TASK INSTRUCTIONS: The full listing must be reproduced exactly as given.

RECORDS PROVIDED:
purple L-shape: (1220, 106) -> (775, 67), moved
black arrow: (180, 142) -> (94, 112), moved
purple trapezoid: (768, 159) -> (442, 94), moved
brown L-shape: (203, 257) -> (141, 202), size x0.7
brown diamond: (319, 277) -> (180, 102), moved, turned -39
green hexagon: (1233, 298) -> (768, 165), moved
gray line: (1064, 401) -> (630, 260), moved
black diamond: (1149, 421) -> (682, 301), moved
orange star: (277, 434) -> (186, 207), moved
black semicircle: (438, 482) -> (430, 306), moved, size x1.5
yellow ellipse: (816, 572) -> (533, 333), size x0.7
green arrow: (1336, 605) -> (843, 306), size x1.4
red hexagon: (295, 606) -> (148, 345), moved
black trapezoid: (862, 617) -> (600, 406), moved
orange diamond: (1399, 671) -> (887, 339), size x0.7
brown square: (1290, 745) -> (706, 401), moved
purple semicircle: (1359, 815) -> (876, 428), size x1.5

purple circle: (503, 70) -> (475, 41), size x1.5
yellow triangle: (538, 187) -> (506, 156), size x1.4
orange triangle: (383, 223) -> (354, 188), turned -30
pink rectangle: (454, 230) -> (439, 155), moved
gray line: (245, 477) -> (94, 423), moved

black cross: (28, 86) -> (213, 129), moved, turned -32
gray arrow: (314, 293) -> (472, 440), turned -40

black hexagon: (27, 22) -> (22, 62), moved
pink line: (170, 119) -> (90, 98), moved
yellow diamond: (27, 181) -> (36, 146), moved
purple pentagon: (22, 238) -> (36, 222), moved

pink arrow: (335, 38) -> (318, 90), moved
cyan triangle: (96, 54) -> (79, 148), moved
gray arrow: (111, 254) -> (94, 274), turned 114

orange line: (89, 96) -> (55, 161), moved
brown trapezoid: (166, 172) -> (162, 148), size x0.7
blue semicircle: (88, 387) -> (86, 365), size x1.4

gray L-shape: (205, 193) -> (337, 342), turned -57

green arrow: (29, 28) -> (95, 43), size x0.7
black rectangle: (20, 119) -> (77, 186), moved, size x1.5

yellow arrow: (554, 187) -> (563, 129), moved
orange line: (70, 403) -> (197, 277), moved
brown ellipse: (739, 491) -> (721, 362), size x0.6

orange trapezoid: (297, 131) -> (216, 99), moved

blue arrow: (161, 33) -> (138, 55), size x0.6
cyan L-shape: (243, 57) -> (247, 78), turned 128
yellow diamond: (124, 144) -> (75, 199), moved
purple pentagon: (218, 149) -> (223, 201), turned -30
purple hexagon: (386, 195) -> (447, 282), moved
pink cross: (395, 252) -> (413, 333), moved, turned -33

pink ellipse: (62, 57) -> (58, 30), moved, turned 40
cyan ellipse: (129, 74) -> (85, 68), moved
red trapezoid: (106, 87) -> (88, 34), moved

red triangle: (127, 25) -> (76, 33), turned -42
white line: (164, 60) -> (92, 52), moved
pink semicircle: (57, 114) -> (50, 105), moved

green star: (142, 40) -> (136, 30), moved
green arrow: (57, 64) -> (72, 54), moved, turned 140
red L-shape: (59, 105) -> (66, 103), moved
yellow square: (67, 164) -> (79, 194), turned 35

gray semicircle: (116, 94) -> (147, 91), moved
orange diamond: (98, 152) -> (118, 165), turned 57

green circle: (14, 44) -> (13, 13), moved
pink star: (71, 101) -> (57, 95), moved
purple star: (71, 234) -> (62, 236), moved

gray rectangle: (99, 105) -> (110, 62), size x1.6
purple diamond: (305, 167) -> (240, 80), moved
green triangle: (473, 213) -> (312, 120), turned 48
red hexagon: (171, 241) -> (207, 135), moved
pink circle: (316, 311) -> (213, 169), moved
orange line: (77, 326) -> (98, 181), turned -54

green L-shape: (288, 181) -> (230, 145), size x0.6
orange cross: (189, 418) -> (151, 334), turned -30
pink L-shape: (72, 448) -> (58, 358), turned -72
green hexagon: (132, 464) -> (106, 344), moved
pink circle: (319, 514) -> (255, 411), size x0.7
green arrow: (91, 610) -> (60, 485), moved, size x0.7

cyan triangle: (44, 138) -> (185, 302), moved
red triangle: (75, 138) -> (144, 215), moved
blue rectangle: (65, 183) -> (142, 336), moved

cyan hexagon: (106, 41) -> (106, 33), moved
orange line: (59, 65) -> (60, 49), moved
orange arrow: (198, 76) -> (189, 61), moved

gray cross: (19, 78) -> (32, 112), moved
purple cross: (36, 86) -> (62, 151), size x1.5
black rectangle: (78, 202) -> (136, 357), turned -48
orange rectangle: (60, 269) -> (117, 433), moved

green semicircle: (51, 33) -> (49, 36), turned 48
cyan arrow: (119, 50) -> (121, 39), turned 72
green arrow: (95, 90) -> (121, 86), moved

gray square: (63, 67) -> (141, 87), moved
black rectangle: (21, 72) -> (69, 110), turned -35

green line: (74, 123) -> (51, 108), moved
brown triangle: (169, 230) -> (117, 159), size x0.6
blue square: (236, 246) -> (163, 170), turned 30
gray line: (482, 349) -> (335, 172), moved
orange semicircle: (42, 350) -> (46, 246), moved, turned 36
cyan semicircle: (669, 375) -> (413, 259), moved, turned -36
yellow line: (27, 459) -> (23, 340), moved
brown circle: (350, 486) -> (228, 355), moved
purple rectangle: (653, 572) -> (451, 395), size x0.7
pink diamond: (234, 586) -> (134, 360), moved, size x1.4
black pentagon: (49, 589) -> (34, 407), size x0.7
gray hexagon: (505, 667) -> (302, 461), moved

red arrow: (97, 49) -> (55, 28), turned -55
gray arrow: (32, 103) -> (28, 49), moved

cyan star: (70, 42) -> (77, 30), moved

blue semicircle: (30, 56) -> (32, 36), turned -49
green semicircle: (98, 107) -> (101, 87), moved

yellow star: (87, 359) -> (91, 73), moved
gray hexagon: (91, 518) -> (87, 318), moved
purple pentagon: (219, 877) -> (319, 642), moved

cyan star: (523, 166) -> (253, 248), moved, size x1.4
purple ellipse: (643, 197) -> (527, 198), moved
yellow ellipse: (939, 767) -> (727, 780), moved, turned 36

WRITTEN RESPONSE:
purple L-shape: (1220, 106) -> (775, 67), moved
black arrow: (180, 142) -> (94, 112), moved
purple trapezoid: (768, 159) -> (442, 94), moved
brown L-shape: (203, 257) -> (141, 202), size x0.7
brown diamond: (319, 277) -> (180, 102), moved, turned -39
green hexagon: (1233, 298) -> (768, 165), moved
gray line: (1064, 401) -> (630, 260), moved
black diamond: (1149, 421) -> (682, 301), moved
orange star: (277, 434) -> (186, 207), moved
black semicircle: (438, 482) -> (430, 306), moved, size x1.5
yellow ellipse: (816, 572) -> (533, 333), size x0.7
green arrow: (1336, 605) -> (843, 306), size x1.4
red hexagon: (295, 606) -> (148, 345), moved
black trapezoid: (862, 617) -> (600, 406), moved
orange diamond: (1399, 671) -> (887, 339), size x0.7
brown square: (1290, 745) -> (706, 401), moved
purple semicircle: (1359, 815) -> (876, 428), size x1.5

purple circle: (503, 70) -> (475, 41), size x1.5
yellow triangle: (538, 187) -> (506, 156), size x1.4
orange triangle: (383, 223) -> (354, 188), turned -30
pink rectangle: (454, 230) -> (439, 155), moved
gray line: (245, 477) -> (94, 423), moved

black cross: (28, 86) -> (213, 129), moved, turned -32
gray arrow: (314, 293) -> (472, 440), turned -40

black hexagon: (27, 22) -> (22, 62), moved
pink line: (170, 119) -> (90, 98), moved
yellow diamond: (27, 181) -> (36, 146), moved
purple pentagon: (22, 238) -> (36, 222), moved

pink arrow: (335, 38) -> (318, 90), moved
cyan triangle: (96, 54) -> (79, 148), moved
gray arrow: (111, 254) -> (94, 274), turned 114

orange line: (89, 96) -> (55, 161), moved
brown trapezoid: (166, 172) -> (162, 148), size x0.7
blue semicircle: (88, 387) -> (86, 365), size x1.4

gray L-shape: (205, 193) -> (337, 342), turned -57

green arrow: (29, 28) -> (95, 43), size x0.7
black rectangle: (20, 119) -> (77, 186), moved, size x1.5

yellow arrow: (554, 187) -> (563, 129), moved
orange line: (70, 403) -> (197, 277), moved
brown ellipse: (739, 491) -> (721, 362), size x0.6

orange trapezoid: (297, 131) -> (216, 99), moved

blue arrow: (161, 33) -> (138, 55), size x0.6
cyan L-shape: (243, 57) -> (247, 78), turned 128
yellow diamond: (124, 144) -> (75, 199), moved
purple pentagon: (218, 149) -> (223, 201), turned -30
purple hexagon: (386, 195) -> (447, 282), moved
pink cross: (395, 252) -> (413, 333), moved, turned -33

pink ellipse: (62, 57) -> (58, 30), moved, turned 40
cyan ellipse: (129, 74) -> (85, 68), moved
red trapezoid: (106, 87) -> (88, 34), moved

red triangle: (127, 25) -> (76, 33), turned -42
white line: (164, 60) -> (92, 52), moved
pink semicircle: (57, 114) -> (50, 105), moved

green star: (142, 40) -> (136, 30), moved
green arrow: (57, 64) -> (72, 54), moved, turned 140
red L-shape: (59, 105) -> (66, 103), moved
yellow square: (67, 164) -> (79, 194), turned 35

gray semicircle: (116, 94) -> (147, 91), moved
orange diamond: (98, 152) -> (118, 165), turned 57

green circle: (14, 44) -> (13, 13), moved
pink star: (71, 101) -> (57, 95), moved
purple star: (71, 234) -> (62, 236), moved

gray rectangle: (99, 105) -> (110, 62), size x1.6
purple diamond: (305, 167) -> (240, 80), moved
green triangle: (473, 213) -> (312, 120), turned 48
red hexagon: (171, 241) -> (207, 135), moved
pink circle: (316, 311) -> (213, 169), moved
orange line: (77, 326) -> (98, 181), turned -54

green L-shape: (288, 181) -> (230, 145), size x0.6
orange cross: (189, 418) -> (151, 334), turned -30
pink L-shape: (72, 448) -> (58, 358), turned -72
green hexagon: (132, 464) -> (106, 344), moved
pink circle: (319, 514) -> (255, 411), size x0.7
green arrow: (91, 610) -> (60, 485), moved, size x0.7

cyan triangle: (44, 138) -> (185, 302), moved
red triangle: (75, 138) -> (144, 215), moved
blue rectangle: (65, 183) -> (142, 336), moved

cyan hexagon: (106, 41) -> (106, 33), moved
orange line: (59, 65) -> (60, 49), moved
orange arrow: (198, 76) -> (189, 61), moved

gray cross: (19, 78) -> (32, 112), moved
purple cross: (36, 86) -> (62, 151), size x1.5
black rectangle: (78, 202) -> (136, 357), turned -48
orange rectangle: (60, 269) -> (117, 433), moved

green semicircle: (51, 33) -> (49, 36), turned 48
cyan arrow: (119, 50) -> (121, 39), turned 72
green arrow: (95, 90) -> (121, 86), moved

gray square: (63, 67) -> (141, 87), moved
black rectangle: (21, 72) -> (69, 110), turned -35

green line: (74, 123) -> (51, 108), moved
brown triangle: (169, 230) -> (117, 159), size x0.6
blue square: (236, 246) -> (163, 170), turned 30
gray line: (482, 349) -> (335, 172), moved
orange semicircle: (42, 350) -> (46, 246), moved, turned 36
cyan semicircle: (669, 375) -> (413, 259), moved, turned -36
yellow line: (27, 459) -> (23, 340), moved
brown circle: (350, 486) -> (228, 355), moved
purple rectangle: (653, 572) -> (451, 395), size x0.7
pink diamond: (234, 586) -> (134, 360), moved, size x1.4
black pentagon: (49, 589) -> (34, 407), size x0.7
gray hexagon: (505, 667) -> (302, 461), moved

red arrow: (97, 49) -> (55, 28), turned -55
gray arrow: (32, 103) -> (28, 49), moved

cyan star: (70, 42) -> (77, 30), moved

blue semicircle: (30, 56) -> (32, 36), turned -49
green semicircle: (98, 107) -> (101, 87), moved

yellow star: (87, 359) -> (91, 73), moved
gray hexagon: (91, 518) -> (87, 318), moved
purple pentagon: (219, 877) -> (319, 642), moved

cyan star: (523, 166) -> (253, 248), moved, size x1.4
purple ellipse: (643, 197) -> (527, 198), moved
yellow ellipse: (939, 767) -> (727, 780), moved, turned 36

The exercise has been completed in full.